== What is asked ==
Retype each of the following items exactly, keeping every line unchanged.

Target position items
— START —

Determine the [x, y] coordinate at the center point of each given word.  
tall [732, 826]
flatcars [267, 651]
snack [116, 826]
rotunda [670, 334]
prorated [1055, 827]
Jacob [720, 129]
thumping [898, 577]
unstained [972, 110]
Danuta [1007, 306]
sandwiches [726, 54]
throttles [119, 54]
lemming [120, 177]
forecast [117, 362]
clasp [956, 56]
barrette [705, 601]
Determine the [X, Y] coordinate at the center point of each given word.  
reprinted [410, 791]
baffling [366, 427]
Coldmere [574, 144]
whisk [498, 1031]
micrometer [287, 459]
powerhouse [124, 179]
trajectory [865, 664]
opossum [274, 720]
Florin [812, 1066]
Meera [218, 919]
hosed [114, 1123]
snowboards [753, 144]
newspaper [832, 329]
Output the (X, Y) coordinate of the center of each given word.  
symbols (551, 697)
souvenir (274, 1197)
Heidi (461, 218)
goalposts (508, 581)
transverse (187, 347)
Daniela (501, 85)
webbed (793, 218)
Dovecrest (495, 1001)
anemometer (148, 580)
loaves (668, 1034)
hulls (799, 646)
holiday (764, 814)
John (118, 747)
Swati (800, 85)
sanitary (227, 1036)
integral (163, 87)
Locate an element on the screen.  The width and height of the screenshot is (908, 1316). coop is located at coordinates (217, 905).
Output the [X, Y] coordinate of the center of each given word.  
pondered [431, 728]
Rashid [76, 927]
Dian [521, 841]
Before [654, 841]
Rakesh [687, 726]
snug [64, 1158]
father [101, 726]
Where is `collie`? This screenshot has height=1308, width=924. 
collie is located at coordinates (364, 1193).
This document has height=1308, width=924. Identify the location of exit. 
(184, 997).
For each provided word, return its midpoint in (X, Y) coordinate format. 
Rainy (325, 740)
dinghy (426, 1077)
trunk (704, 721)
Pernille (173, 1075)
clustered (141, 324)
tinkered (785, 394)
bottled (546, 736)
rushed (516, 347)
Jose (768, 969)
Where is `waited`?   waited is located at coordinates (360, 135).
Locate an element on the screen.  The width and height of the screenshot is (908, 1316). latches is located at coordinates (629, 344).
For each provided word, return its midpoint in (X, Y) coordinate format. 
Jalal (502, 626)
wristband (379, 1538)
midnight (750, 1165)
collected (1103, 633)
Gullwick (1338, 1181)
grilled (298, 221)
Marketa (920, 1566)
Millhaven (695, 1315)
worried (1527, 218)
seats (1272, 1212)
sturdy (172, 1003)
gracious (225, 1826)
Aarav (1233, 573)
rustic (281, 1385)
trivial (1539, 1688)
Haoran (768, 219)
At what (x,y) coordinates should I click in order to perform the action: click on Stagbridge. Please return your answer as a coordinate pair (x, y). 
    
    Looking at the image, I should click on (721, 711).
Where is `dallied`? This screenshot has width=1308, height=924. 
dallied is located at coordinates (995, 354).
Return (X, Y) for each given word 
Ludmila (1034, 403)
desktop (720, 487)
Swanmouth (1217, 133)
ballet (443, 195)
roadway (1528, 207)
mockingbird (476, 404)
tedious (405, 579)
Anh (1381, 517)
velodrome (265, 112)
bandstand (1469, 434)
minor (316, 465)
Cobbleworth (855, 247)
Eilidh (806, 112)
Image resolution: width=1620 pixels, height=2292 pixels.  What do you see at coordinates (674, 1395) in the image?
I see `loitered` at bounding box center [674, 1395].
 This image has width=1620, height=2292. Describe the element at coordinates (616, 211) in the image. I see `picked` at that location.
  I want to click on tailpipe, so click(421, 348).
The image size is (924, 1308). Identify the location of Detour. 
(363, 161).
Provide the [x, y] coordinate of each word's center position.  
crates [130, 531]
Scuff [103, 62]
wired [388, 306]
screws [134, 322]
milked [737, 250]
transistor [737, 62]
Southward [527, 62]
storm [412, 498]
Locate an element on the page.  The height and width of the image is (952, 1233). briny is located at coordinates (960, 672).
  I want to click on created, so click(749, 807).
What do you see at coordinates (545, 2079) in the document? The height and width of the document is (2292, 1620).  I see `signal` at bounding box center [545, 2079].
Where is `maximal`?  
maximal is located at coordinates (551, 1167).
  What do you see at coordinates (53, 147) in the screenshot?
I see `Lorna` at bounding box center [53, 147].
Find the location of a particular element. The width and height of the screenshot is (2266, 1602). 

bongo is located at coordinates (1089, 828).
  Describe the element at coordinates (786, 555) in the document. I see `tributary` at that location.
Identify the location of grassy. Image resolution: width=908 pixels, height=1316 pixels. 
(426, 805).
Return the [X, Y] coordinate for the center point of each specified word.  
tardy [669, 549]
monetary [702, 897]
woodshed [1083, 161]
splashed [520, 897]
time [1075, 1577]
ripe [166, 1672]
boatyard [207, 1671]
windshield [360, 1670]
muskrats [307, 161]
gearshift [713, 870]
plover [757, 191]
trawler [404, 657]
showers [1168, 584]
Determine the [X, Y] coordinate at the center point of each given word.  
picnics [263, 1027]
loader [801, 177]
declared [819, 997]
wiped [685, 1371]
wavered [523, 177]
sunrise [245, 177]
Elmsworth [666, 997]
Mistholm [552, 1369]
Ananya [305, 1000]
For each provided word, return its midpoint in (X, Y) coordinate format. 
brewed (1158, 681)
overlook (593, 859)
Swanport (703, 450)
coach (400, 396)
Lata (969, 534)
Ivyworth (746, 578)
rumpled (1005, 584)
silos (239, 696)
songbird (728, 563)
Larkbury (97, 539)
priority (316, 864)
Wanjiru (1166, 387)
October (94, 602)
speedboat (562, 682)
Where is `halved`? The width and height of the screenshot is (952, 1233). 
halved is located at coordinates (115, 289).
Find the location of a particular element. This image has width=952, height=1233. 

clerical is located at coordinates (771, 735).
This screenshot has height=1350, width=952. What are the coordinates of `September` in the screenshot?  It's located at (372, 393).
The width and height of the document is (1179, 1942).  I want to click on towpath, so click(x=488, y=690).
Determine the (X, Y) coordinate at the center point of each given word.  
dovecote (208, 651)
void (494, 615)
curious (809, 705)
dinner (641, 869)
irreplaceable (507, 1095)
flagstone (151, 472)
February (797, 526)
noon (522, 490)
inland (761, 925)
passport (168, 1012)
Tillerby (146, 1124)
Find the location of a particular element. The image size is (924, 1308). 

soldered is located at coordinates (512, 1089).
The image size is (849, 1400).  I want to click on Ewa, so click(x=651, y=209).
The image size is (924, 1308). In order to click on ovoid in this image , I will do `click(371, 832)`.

— END —

== Result of the exercise ==
Determine the [x, y] coordinate at the center point of each given word.  
tall [732, 826]
flatcars [267, 651]
snack [116, 826]
rotunda [670, 334]
prorated [1055, 827]
Jacob [720, 129]
thumping [898, 577]
unstained [972, 110]
Danuta [1007, 306]
sandwiches [726, 54]
throttles [119, 54]
lemming [120, 177]
forecast [117, 362]
clasp [956, 56]
barrette [705, 601]
Determine the [X, Y] coordinate at the center point of each given word.  
reprinted [410, 791]
baffling [366, 427]
Coldmere [574, 144]
whisk [498, 1031]
micrometer [287, 459]
powerhouse [124, 179]
trajectory [865, 664]
opossum [274, 720]
Florin [812, 1066]
Meera [218, 919]
hosed [114, 1123]
snowboards [753, 144]
newspaper [832, 329]
Output the (X, Y) coordinate of the center of each given word.  
symbols (551, 697)
souvenir (274, 1197)
Heidi (461, 218)
goalposts (508, 581)
transverse (187, 347)
Daniela (501, 85)
webbed (793, 218)
Dovecrest (495, 1001)
anemometer (148, 580)
loaves (668, 1034)
hulls (799, 646)
holiday (764, 814)
John (118, 747)
Swati (800, 85)
sanitary (227, 1036)
integral (163, 87)
Locate an element on the screen.  The width and height of the screenshot is (908, 1316). coop is located at coordinates (217, 905).
Output the [X, Y] coordinate of the center of each given word.  
pondered [431, 728]
Rashid [76, 927]
Dian [521, 841]
Before [654, 841]
Rakesh [687, 726]
snug [64, 1158]
father [101, 726]
Where is `collie`? This screenshot has height=1308, width=924. 
collie is located at coordinates (364, 1193).
This document has height=1308, width=924. Identify the location of exit. 
(184, 997).
For each provided word, return its midpoint in (X, Y) coordinate format. 
Rainy (325, 740)
dinghy (426, 1077)
trunk (704, 721)
Pernille (173, 1075)
clustered (141, 324)
tinkered (785, 394)
bottled (546, 736)
rushed (516, 347)
Jose (768, 969)
Where is `waited`?   waited is located at coordinates (360, 135).
Locate an element on the screen.  The width and height of the screenshot is (908, 1316). latches is located at coordinates (629, 344).
For each provided word, return its midpoint in (X, Y) coordinate format. 
Jalal (502, 626)
wristband (379, 1538)
midnight (750, 1165)
collected (1103, 633)
Gullwick (1338, 1181)
grilled (298, 221)
Marketa (920, 1566)
Millhaven (695, 1315)
worried (1527, 218)
seats (1272, 1212)
sturdy (172, 1003)
gracious (225, 1826)
Aarav (1233, 573)
rustic (281, 1385)
trivial (1539, 1688)
Haoran (768, 219)
At what (x,y) coordinates should I click in order to perform the action: click on Stagbridge. Please return your answer as a coordinate pair (x, y). 
    
    Looking at the image, I should click on (721, 711).
Where is `dallied`? This screenshot has width=1308, height=924. 
dallied is located at coordinates (995, 354).
Return (X, Y) for each given word 
Ludmila (1034, 403)
desktop (720, 487)
Swanmouth (1217, 133)
ballet (443, 195)
roadway (1528, 207)
mockingbird (476, 404)
tedious (405, 579)
Anh (1381, 517)
velodrome (265, 112)
bandstand (1469, 434)
minor (316, 465)
Cobbleworth (855, 247)
Eilidh (806, 112)
Image resolution: width=1620 pixels, height=2292 pixels.  What do you see at coordinates (674, 1395) in the image?
I see `loitered` at bounding box center [674, 1395].
 This image has width=1620, height=2292. Describe the element at coordinates (616, 211) in the image. I see `picked` at that location.
  I want to click on tailpipe, so click(421, 348).
The image size is (924, 1308). Identify the location of Detour. 
(363, 161).
Provide the [x, y] coordinate of each word's center position.  
crates [130, 531]
Scuff [103, 62]
wired [388, 306]
screws [134, 322]
milked [737, 250]
transistor [737, 62]
Southward [527, 62]
storm [412, 498]
Locate an element on the page.  The height and width of the image is (952, 1233). briny is located at coordinates (960, 672).
  I want to click on created, so click(749, 807).
What do you see at coordinates (545, 2079) in the document? The height and width of the document is (2292, 1620).  I see `signal` at bounding box center [545, 2079].
Where is `maximal`?  
maximal is located at coordinates (551, 1167).
  What do you see at coordinates (53, 147) in the screenshot?
I see `Lorna` at bounding box center [53, 147].
Find the location of a particular element. The width and height of the screenshot is (2266, 1602). 

bongo is located at coordinates (1089, 828).
  Describe the element at coordinates (786, 555) in the document. I see `tributary` at that location.
Identify the location of grassy. Image resolution: width=908 pixels, height=1316 pixels. 
(426, 805).
Return the [X, Y] coordinate for the center point of each specified word.  
tardy [669, 549]
monetary [702, 897]
woodshed [1083, 161]
splashed [520, 897]
time [1075, 1577]
ripe [166, 1672]
boatyard [207, 1671]
windshield [360, 1670]
muskrats [307, 161]
gearshift [713, 870]
plover [757, 191]
trawler [404, 657]
showers [1168, 584]
Determine the [X, Y] coordinate at the center point of each given word.  
picnics [263, 1027]
loader [801, 177]
declared [819, 997]
wiped [685, 1371]
wavered [523, 177]
sunrise [245, 177]
Elmsworth [666, 997]
Mistholm [552, 1369]
Ananya [305, 1000]
For each provided word, return its midpoint in (X, Y) coordinate format. 
brewed (1158, 681)
overlook (593, 859)
Swanport (703, 450)
coach (400, 396)
Lata (969, 534)
Ivyworth (746, 578)
rumpled (1005, 584)
silos (239, 696)
songbird (728, 563)
Larkbury (97, 539)
priority (316, 864)
Wanjiru (1166, 387)
October (94, 602)
speedboat (562, 682)
Where is `halved`? The width and height of the screenshot is (952, 1233). 
halved is located at coordinates (115, 289).
Find the location of a particular element. This image has width=952, height=1233. 

clerical is located at coordinates (771, 735).
This screenshot has height=1350, width=952. What are the coordinates of `September` in the screenshot?  It's located at (372, 393).
The width and height of the document is (1179, 1942).  I want to click on towpath, so click(x=488, y=690).
Determine the (X, Y) coordinate at the center point of each given word.  
dovecote (208, 651)
void (494, 615)
curious (809, 705)
dinner (641, 869)
irreplaceable (507, 1095)
flagstone (151, 472)
February (797, 526)
noon (522, 490)
inland (761, 925)
passport (168, 1012)
Tillerby (146, 1124)
Find the location of a particular element. The image size is (924, 1308). 

soldered is located at coordinates (512, 1089).
The image size is (849, 1400).  I want to click on Ewa, so click(x=651, y=209).
The image size is (924, 1308). In order to click on ovoid in this image , I will do `click(371, 832)`.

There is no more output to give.